─── Available data ───
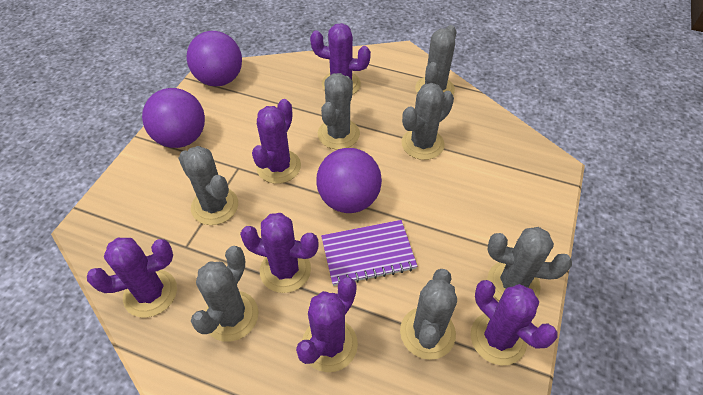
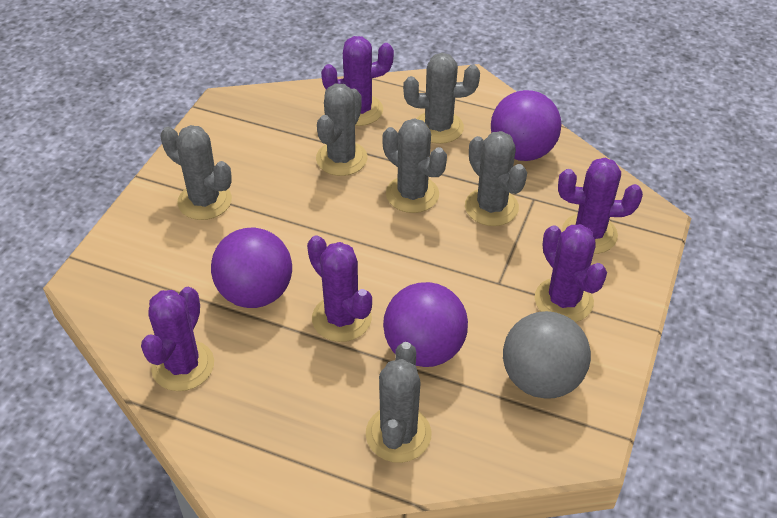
grey ball: 0 -> 1
grey cactus: 7 -> 6
purple cactus: 6 -> 5
purple notebook: 1 -> 0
───
#### [What you will do]
Please print everything in the material exactly, apart from the pictures.

#### [Answer section]
grey ball: 0 -> 1
grey cactus: 7 -> 6
purple cactus: 6 -> 5
purple notebook: 1 -> 0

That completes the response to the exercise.